[SUPPLIED MATERIAL]

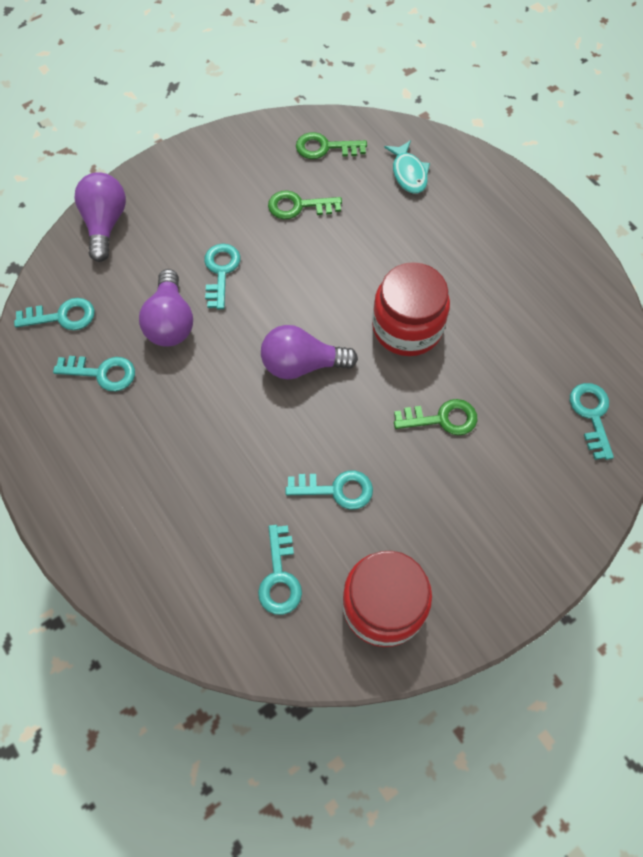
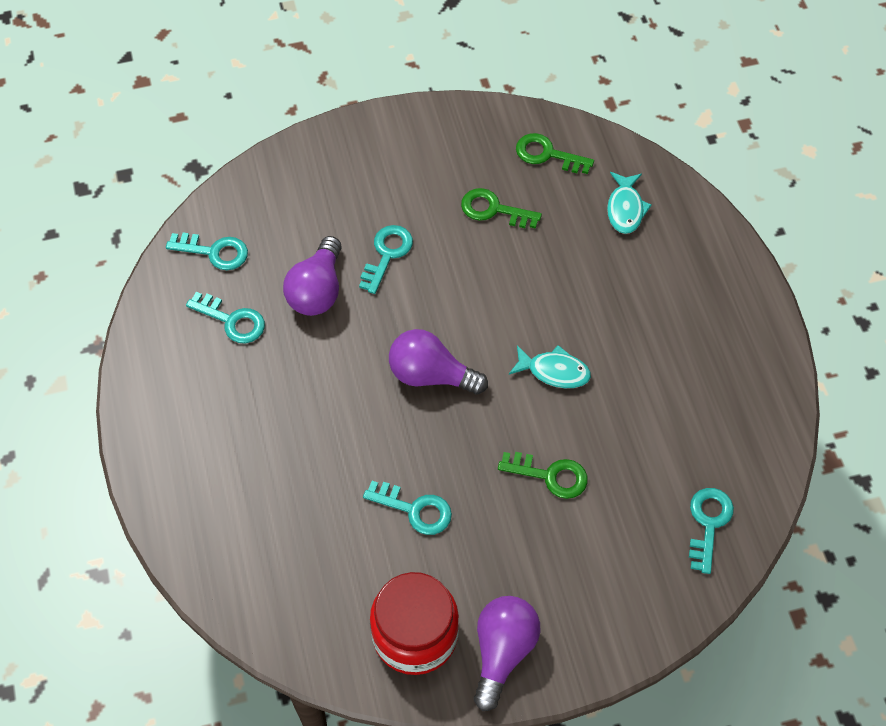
camera: 20 degrees right, 5 degrees down
(105, 224) = (290, 170): purple light bulb -> purple light bulb (502, 651)
(279, 577) = (326, 573): turquoise key -> none
(407, 327) = (554, 371): red jar -> turquoise fish

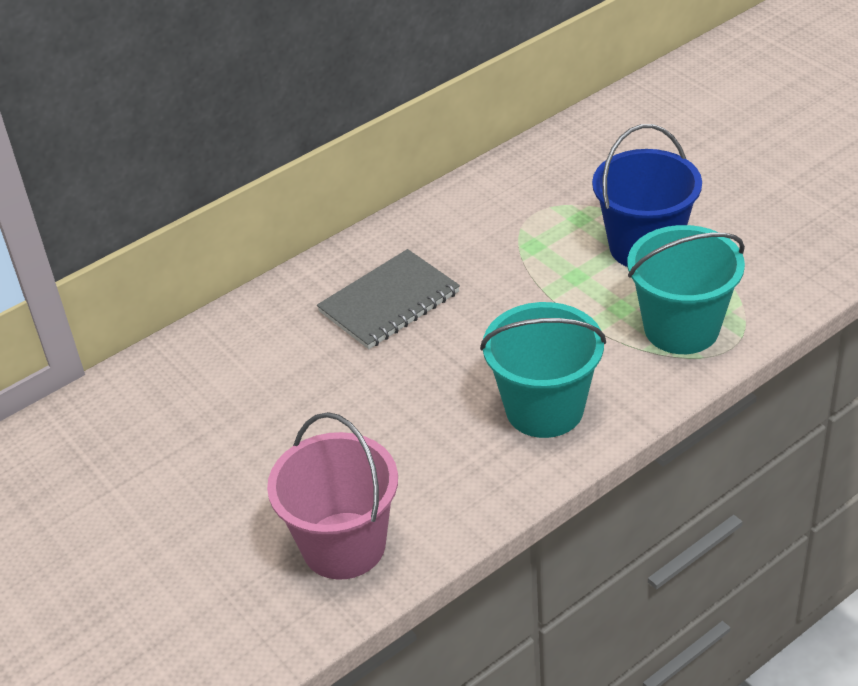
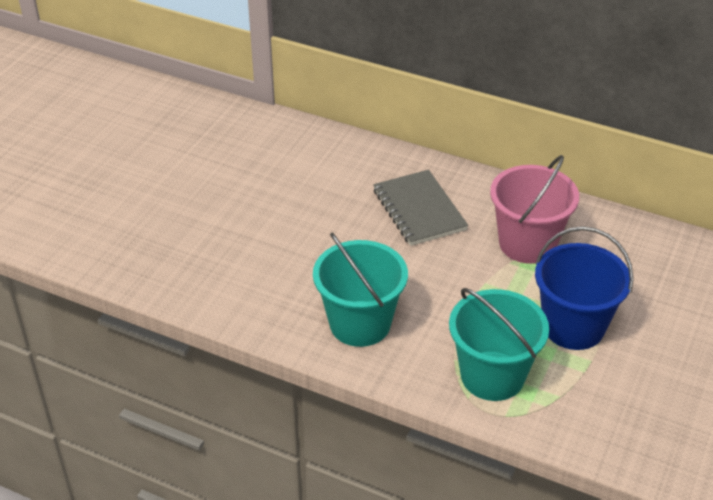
camera: 60 degrees right, 0 degrees up
(343, 545) = (187, 267): pink bucket -> pink bucket (527, 243)
(389, 302) = (419, 210): grey notebook -> grey notebook turned 45 degrees clockwise

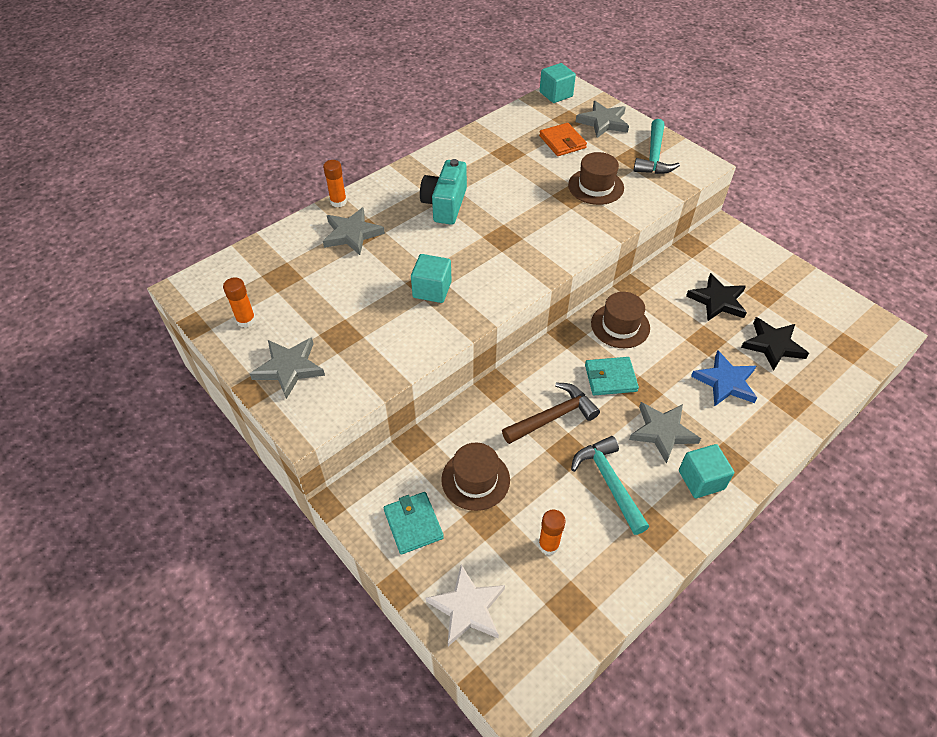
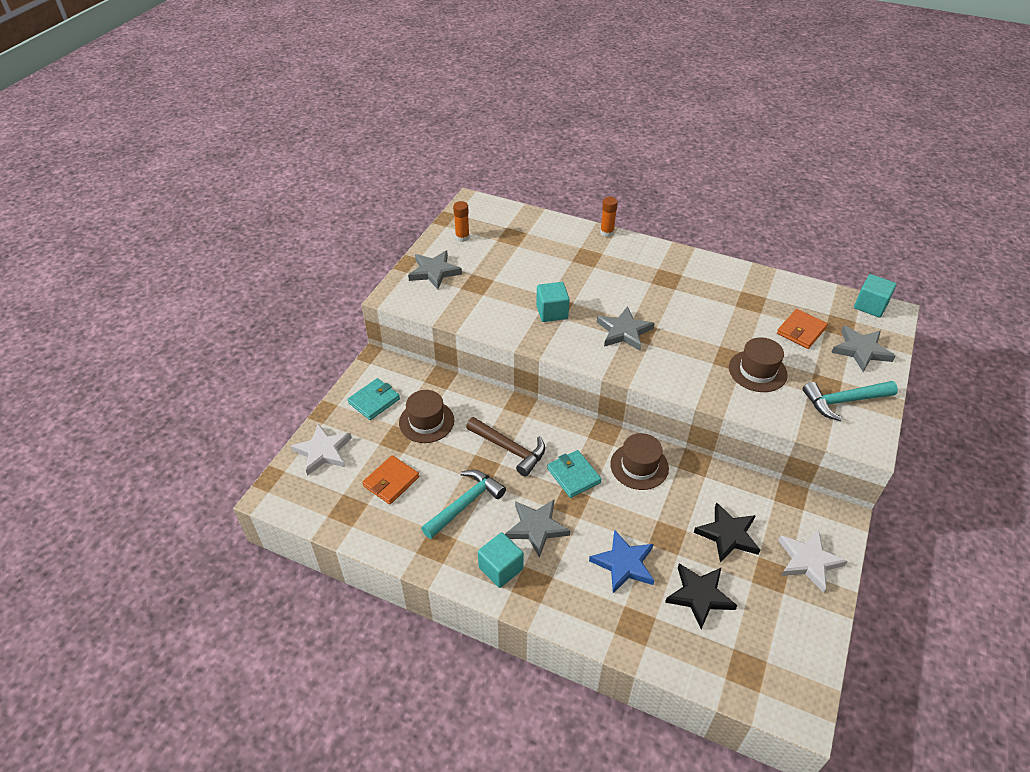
camera: 65 degrees right, 5 degrees down
(352, 234) = (578, 252): grey star -> grey star (624, 332)
(445, 205) = (651, 287): turquoise camera -> none
(548, 545) = (391, 481): orange glue stick -> orange wallet
(758, 266) = (808, 561): none -> white star

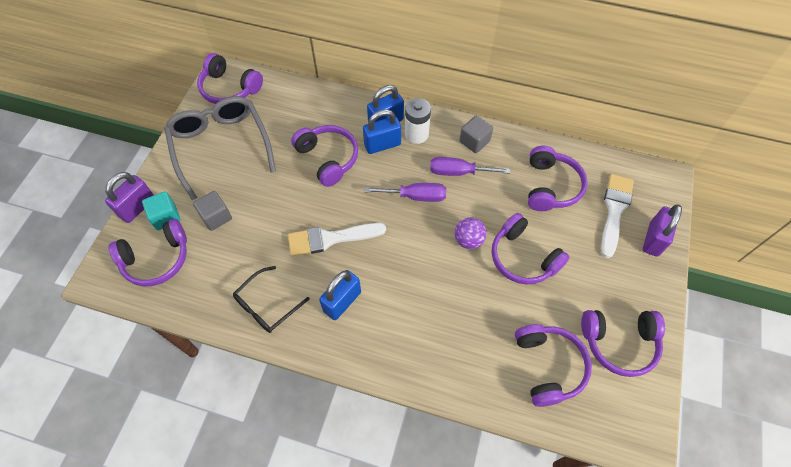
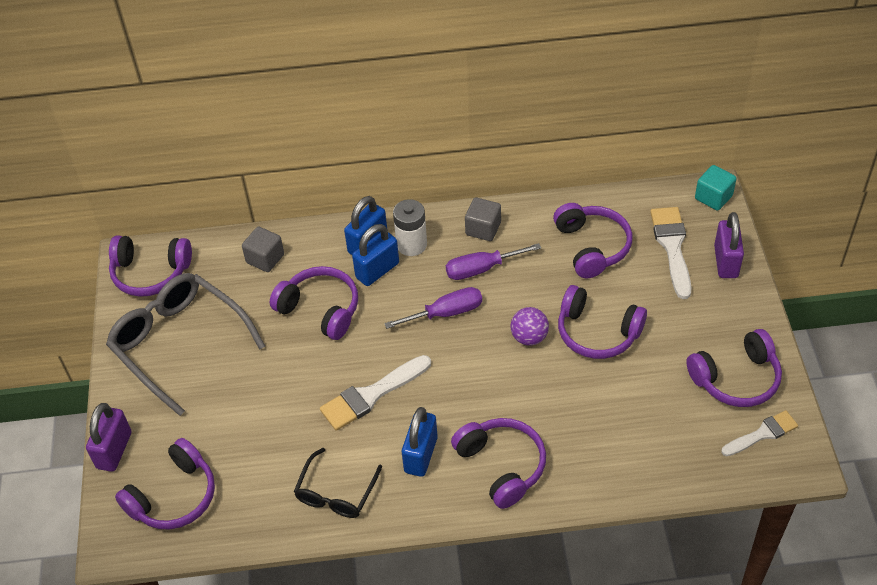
camera: 20 degrees left, 10 degrees down
(166, 217) = (157, 447): turquoise cube -> turquoise cube (713, 197)
(216, 217) = (220, 423): grey cube -> grey cube (265, 258)
(548, 366) = (675, 430): purple headphones -> purple headphones (501, 466)
(620, 401) = (762, 434): none -> white brush

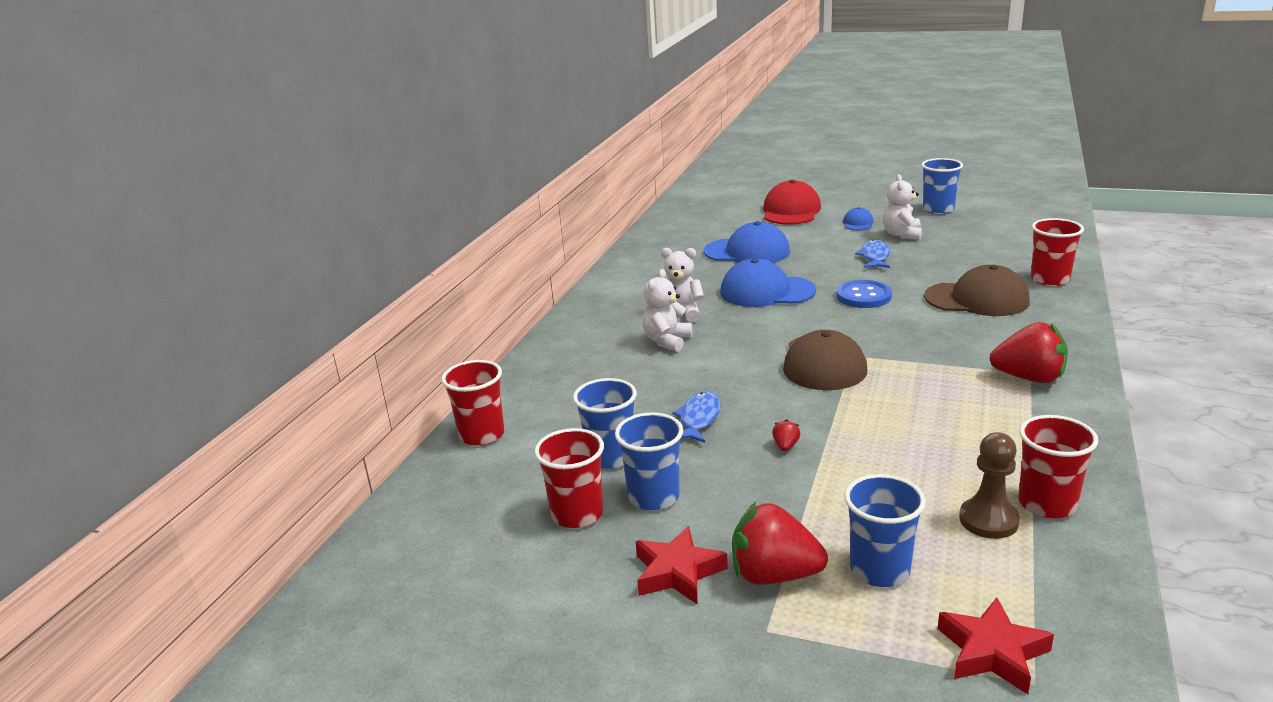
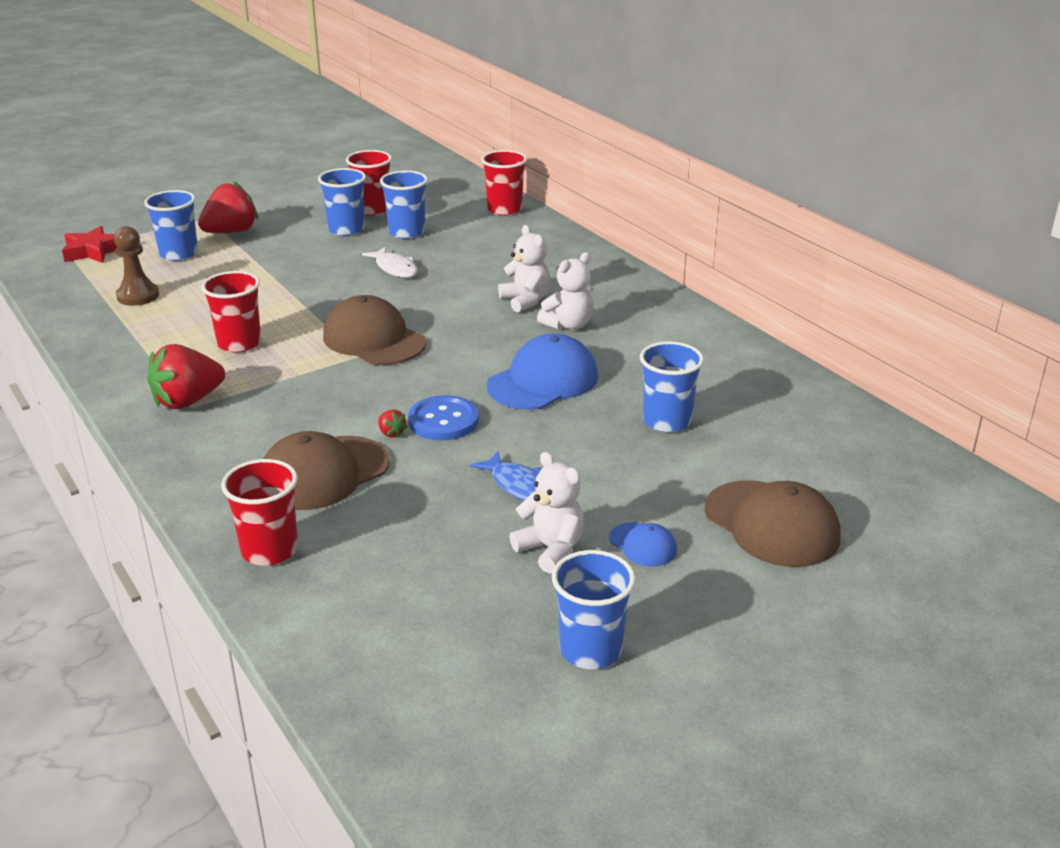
camera: 125 degrees right, 5 degrees up
(678, 572) = (280, 215): red star -> none
(698, 419) = (395, 268): blue fish -> white fish
(747, 252) = (667, 421): blue cap -> blue cup
(785, 446) = (312, 279): red strawberry -> red strawberry (391, 433)
(791, 211) = (772, 524): red cap -> brown cap
(1047, 504) = (107, 318): red cup -> red cup (239, 343)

[GOAL OF THE EXERCISE]
Starting with the line above that holds "camera: 20 degrees left, 10 degrees down", restate each line word for word up to and including the line that holds "(791, 211) = (772, 524): red cap -> brown cap". Drop the pictures.

[TASK OUTPUT]
camera: 20 degrees left, 10 degrees down
(166, 217) = (157, 447): turquoise cube -> turquoise cube (713, 197)
(216, 217) = (220, 423): grey cube -> grey cube (265, 258)
(548, 366) = (675, 430): purple headphones -> purple headphones (501, 466)
(620, 401) = (762, 434): none -> white brush

camera: 125 degrees right, 5 degrees up
(678, 572) = (280, 215): red star -> none
(698, 419) = (395, 268): blue fish -> white fish
(747, 252) = (667, 421): blue cap -> blue cup
(785, 446) = (312, 279): red strawberry -> red strawberry (391, 433)
(791, 211) = (772, 524): red cap -> brown cap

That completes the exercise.